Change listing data
* * * *

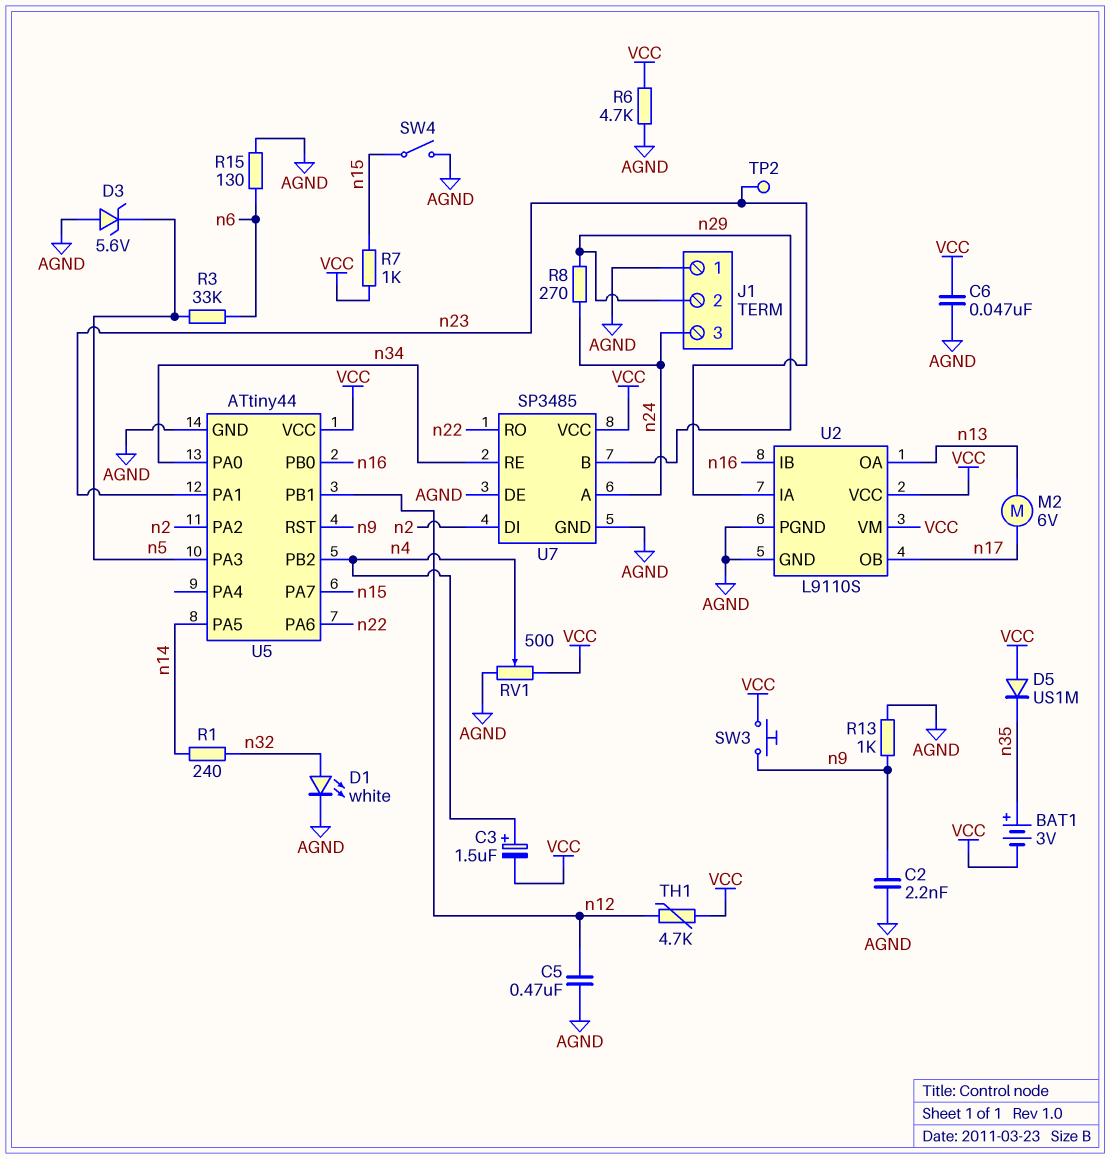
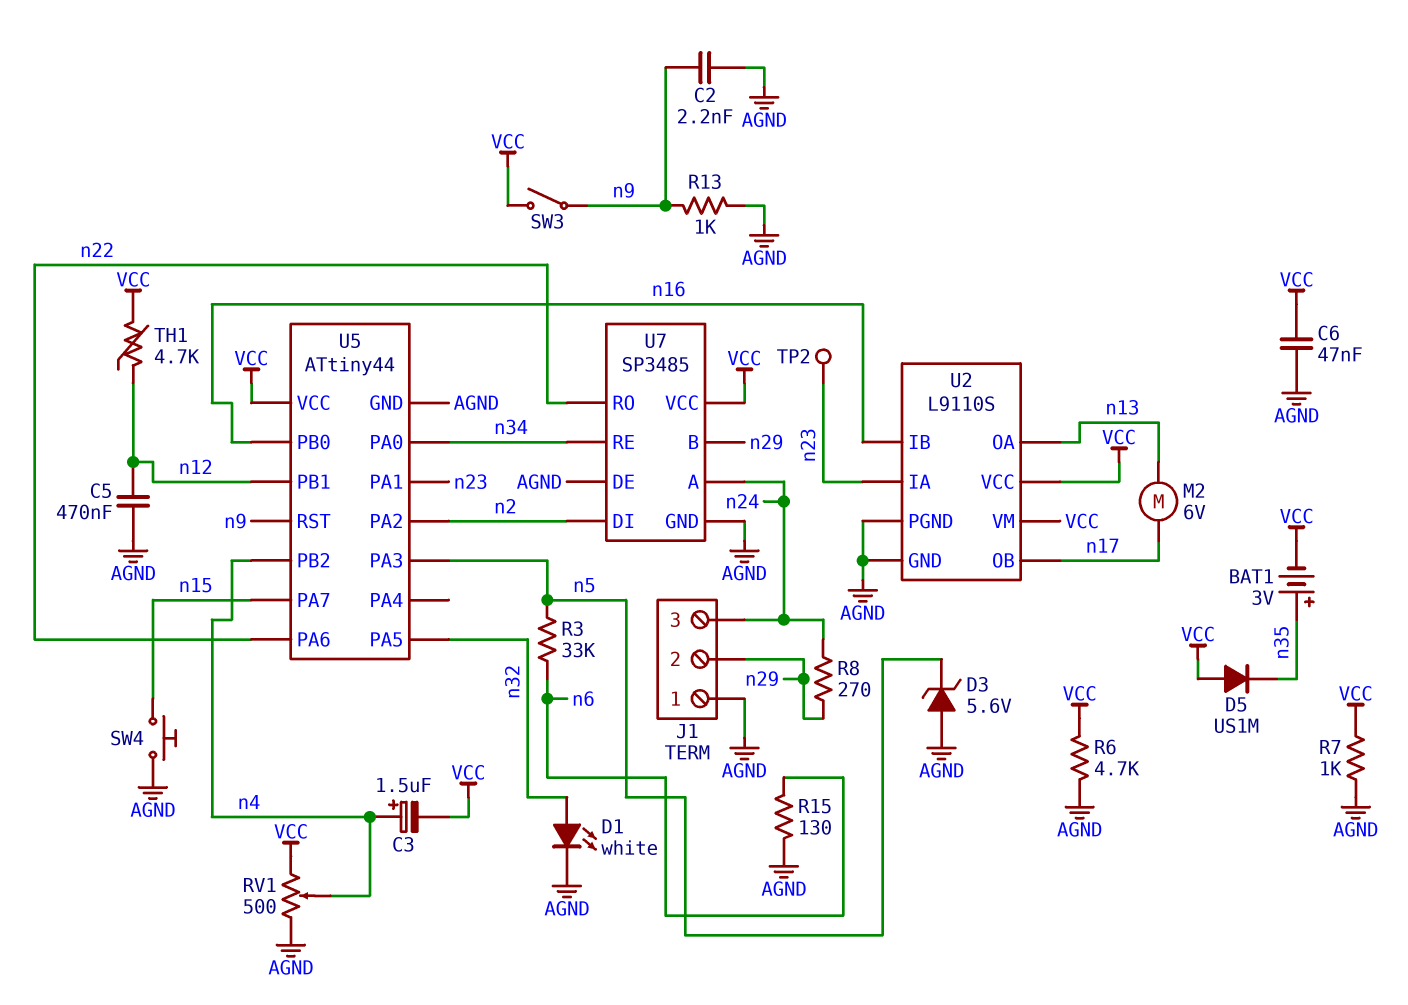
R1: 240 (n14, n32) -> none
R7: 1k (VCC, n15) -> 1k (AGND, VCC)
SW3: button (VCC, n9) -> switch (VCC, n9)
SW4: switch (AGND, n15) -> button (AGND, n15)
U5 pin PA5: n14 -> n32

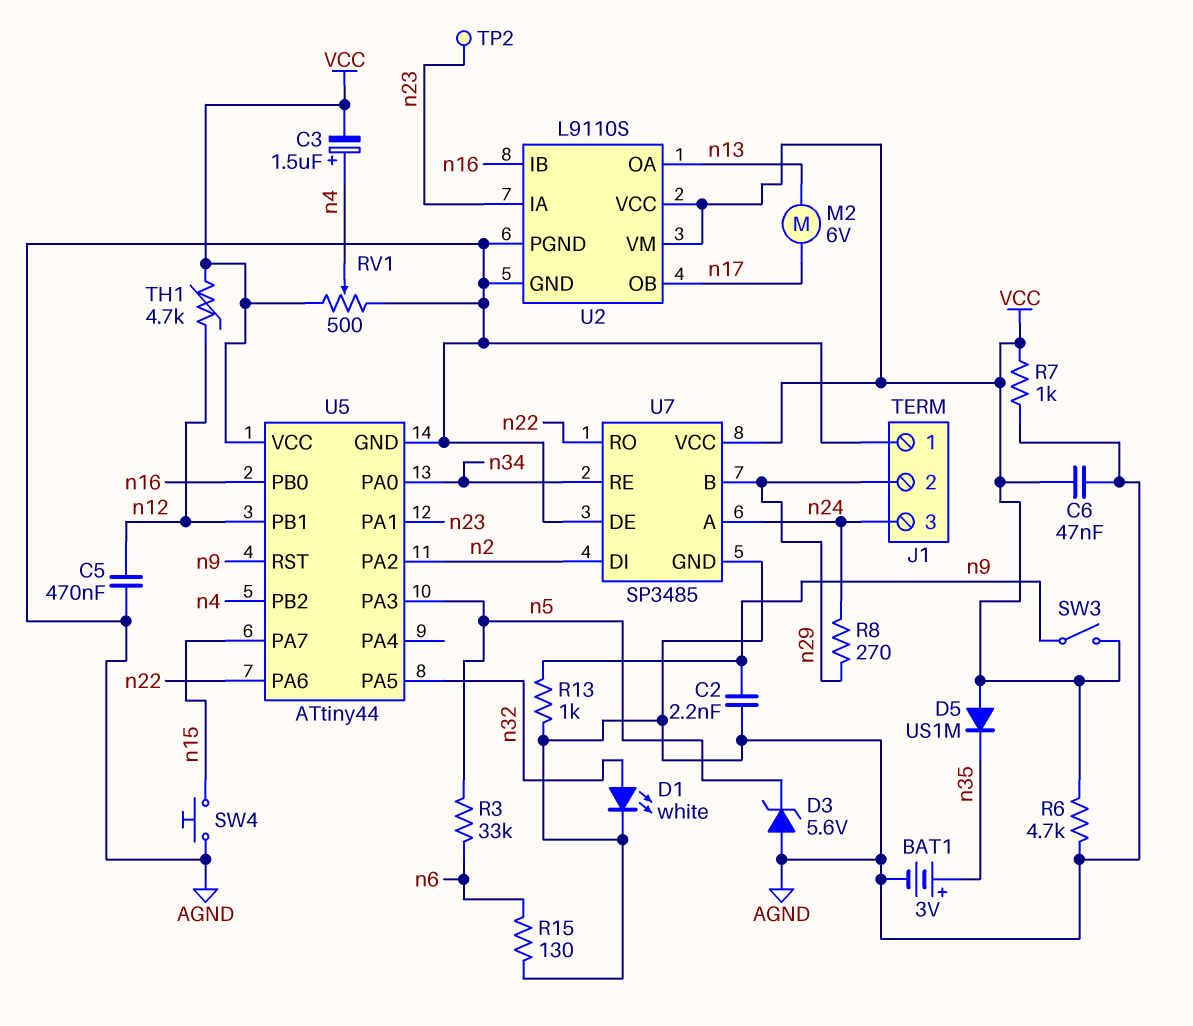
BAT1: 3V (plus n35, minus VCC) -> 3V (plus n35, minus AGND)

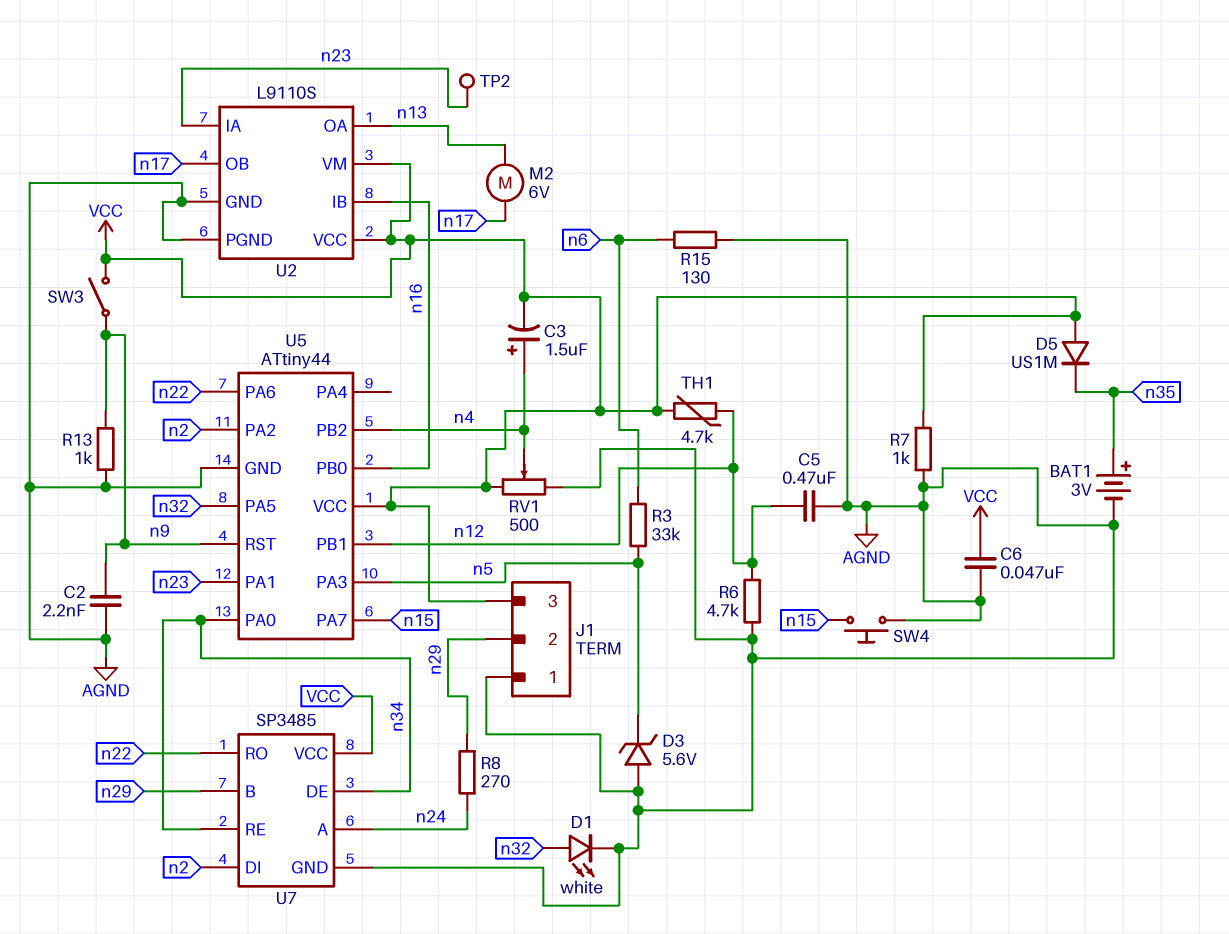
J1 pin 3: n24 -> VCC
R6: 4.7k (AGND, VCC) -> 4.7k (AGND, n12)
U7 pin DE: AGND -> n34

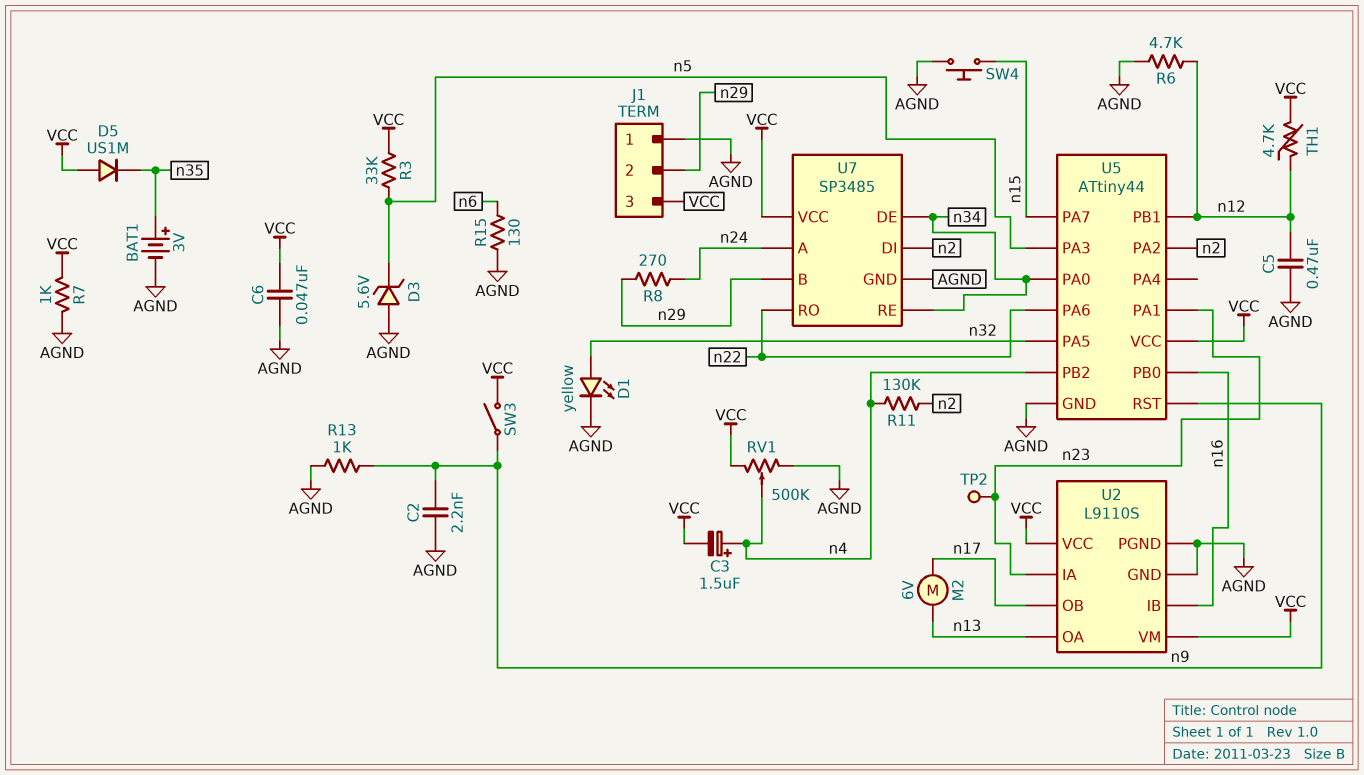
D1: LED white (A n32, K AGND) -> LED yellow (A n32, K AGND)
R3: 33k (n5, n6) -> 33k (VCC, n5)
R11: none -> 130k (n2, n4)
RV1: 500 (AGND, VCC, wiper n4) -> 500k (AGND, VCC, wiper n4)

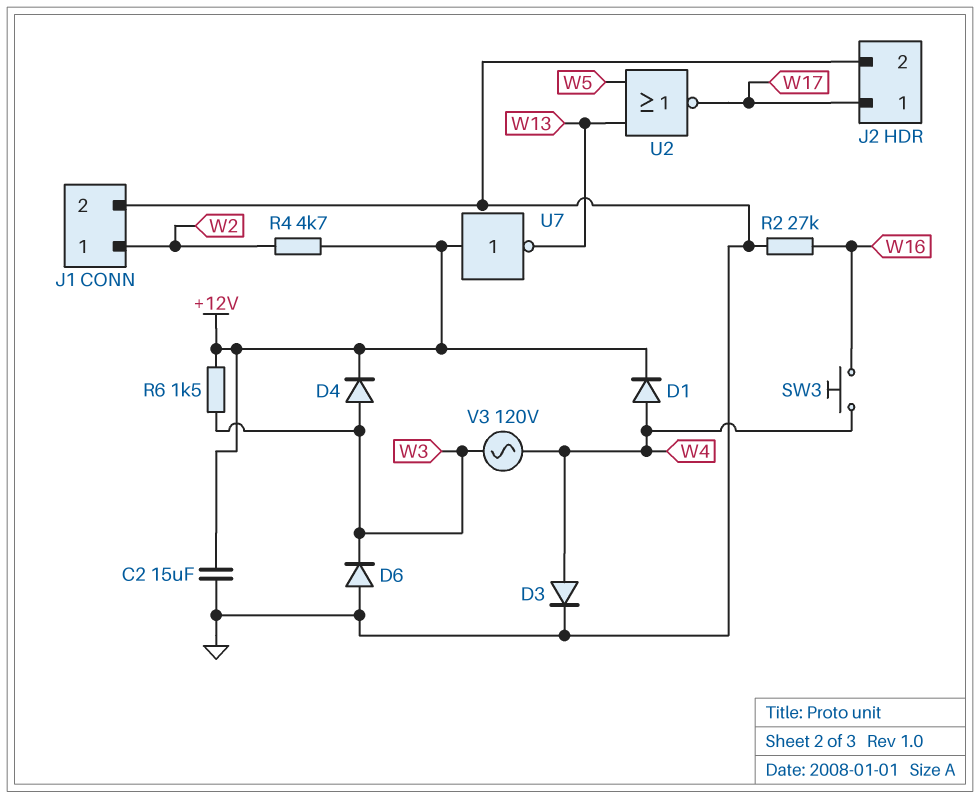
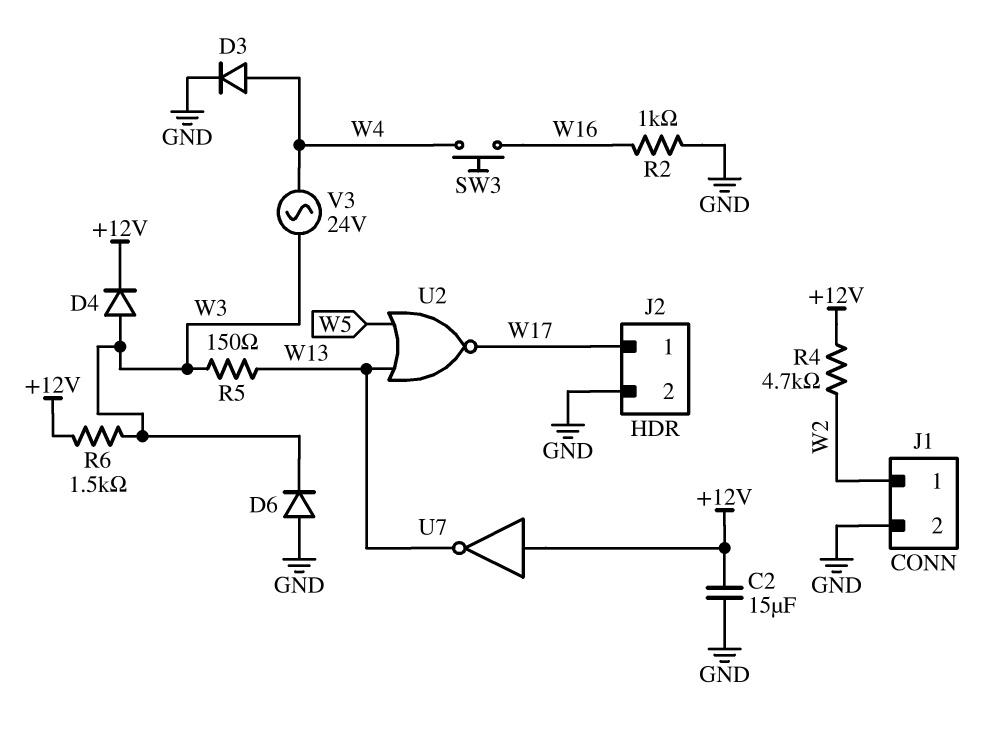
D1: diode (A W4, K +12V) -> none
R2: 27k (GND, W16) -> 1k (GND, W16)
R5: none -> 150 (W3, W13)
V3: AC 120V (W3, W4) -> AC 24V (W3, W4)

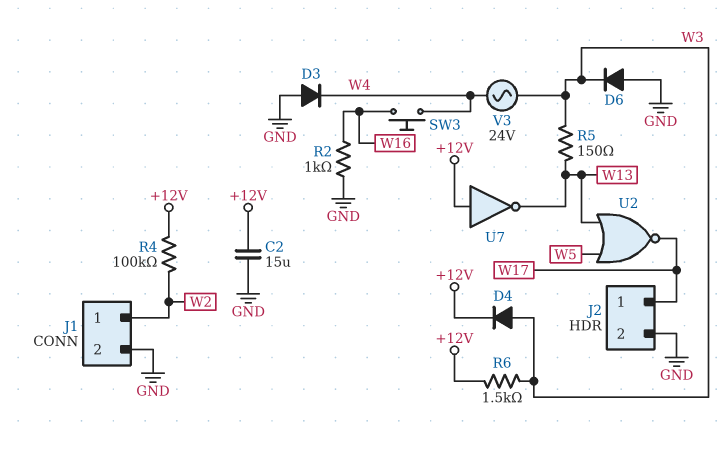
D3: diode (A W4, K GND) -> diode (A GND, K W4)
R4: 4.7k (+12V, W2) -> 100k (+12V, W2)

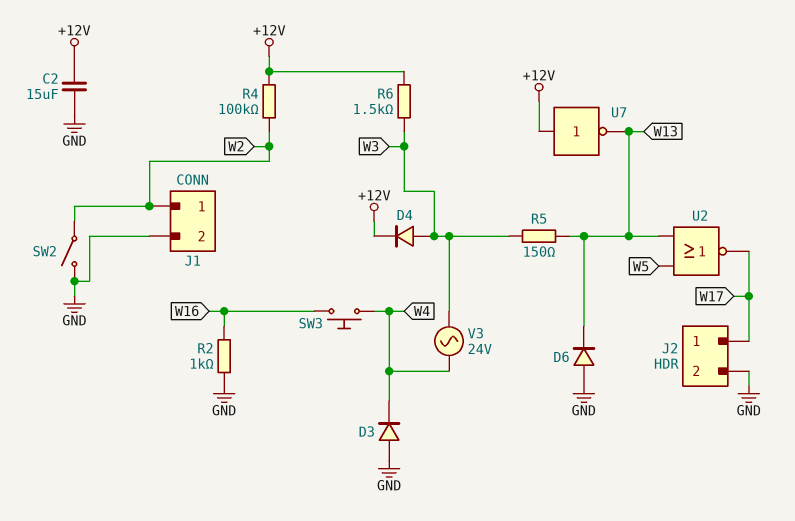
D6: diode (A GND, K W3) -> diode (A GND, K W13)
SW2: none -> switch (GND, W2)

* * * *

▶ **Task goal**: Your reply must hold only the lines from the line containing "D1: LED white" through the end of the records above, written out exactly, both ends included, with no pictures, please.

▶ **Result of this exercise**:
D1: LED white (A n32, K AGND) -> LED yellow (A n32, K AGND)
R3: 33k (n5, n6) -> 33k (VCC, n5)
R11: none -> 130k (n2, n4)
RV1: 500 (AGND, VCC, wiper n4) -> 500k (AGND, VCC, wiper n4)

D1: diode (A W4, K +12V) -> none
R2: 27k (GND, W16) -> 1k (GND, W16)
R5: none -> 150 (W3, W13)
V3: AC 120V (W3, W4) -> AC 24V (W3, W4)

D3: diode (A W4, K GND) -> diode (A GND, K W4)
R4: 4.7k (+12V, W2) -> 100k (+12V, W2)

D6: diode (A GND, K W3) -> diode (A GND, K W13)
SW2: none -> switch (GND, W2)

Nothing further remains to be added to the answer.